# Task statement:
For each entry that follows, write out an identical copy.

Data excerpts
-------
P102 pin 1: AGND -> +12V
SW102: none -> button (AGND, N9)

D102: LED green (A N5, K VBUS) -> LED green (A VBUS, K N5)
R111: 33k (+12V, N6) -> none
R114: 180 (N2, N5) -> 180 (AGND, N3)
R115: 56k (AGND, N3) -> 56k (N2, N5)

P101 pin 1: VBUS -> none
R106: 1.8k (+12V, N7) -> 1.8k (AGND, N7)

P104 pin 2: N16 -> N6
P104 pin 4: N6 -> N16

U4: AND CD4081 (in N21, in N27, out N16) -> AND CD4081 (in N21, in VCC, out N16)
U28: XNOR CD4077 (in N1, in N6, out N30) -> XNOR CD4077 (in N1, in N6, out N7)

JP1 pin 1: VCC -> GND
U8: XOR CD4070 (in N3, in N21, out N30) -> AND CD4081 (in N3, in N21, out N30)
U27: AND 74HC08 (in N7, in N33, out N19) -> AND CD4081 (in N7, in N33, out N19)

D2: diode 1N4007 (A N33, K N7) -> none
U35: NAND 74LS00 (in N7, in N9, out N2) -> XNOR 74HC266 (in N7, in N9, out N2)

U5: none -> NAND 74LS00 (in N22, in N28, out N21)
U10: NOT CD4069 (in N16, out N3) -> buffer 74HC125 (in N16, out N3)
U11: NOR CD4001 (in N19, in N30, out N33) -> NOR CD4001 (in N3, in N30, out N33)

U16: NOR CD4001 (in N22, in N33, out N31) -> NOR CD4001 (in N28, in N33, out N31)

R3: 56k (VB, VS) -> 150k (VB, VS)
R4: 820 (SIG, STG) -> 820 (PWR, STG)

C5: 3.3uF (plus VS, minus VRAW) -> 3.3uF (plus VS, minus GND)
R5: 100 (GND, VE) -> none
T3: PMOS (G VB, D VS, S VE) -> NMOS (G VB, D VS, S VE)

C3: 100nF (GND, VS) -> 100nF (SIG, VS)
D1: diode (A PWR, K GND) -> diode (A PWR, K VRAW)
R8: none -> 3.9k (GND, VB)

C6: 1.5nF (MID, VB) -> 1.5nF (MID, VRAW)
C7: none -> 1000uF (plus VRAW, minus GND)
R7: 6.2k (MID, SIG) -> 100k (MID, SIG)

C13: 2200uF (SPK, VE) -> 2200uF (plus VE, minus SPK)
-------
# Result:
P102 pin 1: AGND -> +12V
SW102: none -> button (AGND, N9)

D102: LED green (A N5, K VBUS) -> LED green (A VBUS, K N5)
R111: 33k (+12V, N6) -> none
R114: 180 (N2, N5) -> 180 (AGND, N3)
R115: 56k (AGND, N3) -> 56k (N2, N5)

P101 pin 1: VBUS -> none
R106: 1.8k (+12V, N7) -> 1.8k (AGND, N7)

P104 pin 2: N16 -> N6
P104 pin 4: N6 -> N16

U4: AND CD4081 (in N21, in N27, out N16) -> AND CD4081 (in N21, in VCC, out N16)
U28: XNOR CD4077 (in N1, in N6, out N30) -> XNOR CD4077 (in N1, in N6, out N7)

JP1 pin 1: VCC -> GND
U8: XOR CD4070 (in N3, in N21, out N30) -> AND CD4081 (in N3, in N21, out N30)
U27: AND 74HC08 (in N7, in N33, out N19) -> AND CD4081 (in N7, in N33, out N19)

D2: diode 1N4007 (A N33, K N7) -> none
U35: NAND 74LS00 (in N7, in N9, out N2) -> XNOR 74HC266 (in N7, in N9, out N2)

U5: none -> NAND 74LS00 (in N22, in N28, out N21)
U10: NOT CD4069 (in N16, out N3) -> buffer 74HC125 (in N16, out N3)
U11: NOR CD4001 (in N19, in N30, out N33) -> NOR CD4001 (in N3, in N30, out N33)

U16: NOR CD4001 (in N22, in N33, out N31) -> NOR CD4001 (in N28, in N33, out N31)

R3: 56k (VB, VS) -> 150k (VB, VS)
R4: 820 (SIG, STG) -> 820 (PWR, STG)

C5: 3.3uF (plus VS, minus VRAW) -> 3.3uF (plus VS, minus GND)
R5: 100 (GND, VE) -> none
T3: PMOS (G VB, D VS, S VE) -> NMOS (G VB, D VS, S VE)

C3: 100nF (GND, VS) -> 100nF (SIG, VS)
D1: diode (A PWR, K GND) -> diode (A PWR, K VRAW)
R8: none -> 3.9k (GND, VB)

C6: 1.5nF (MID, VB) -> 1.5nF (MID, VRAW)
C7: none -> 1000uF (plus VRAW, minus GND)
R7: 6.2k (MID, SIG) -> 100k (MID, SIG)

C13: 2200uF (SPK, VE) -> 2200uF (plus VE, minus SPK)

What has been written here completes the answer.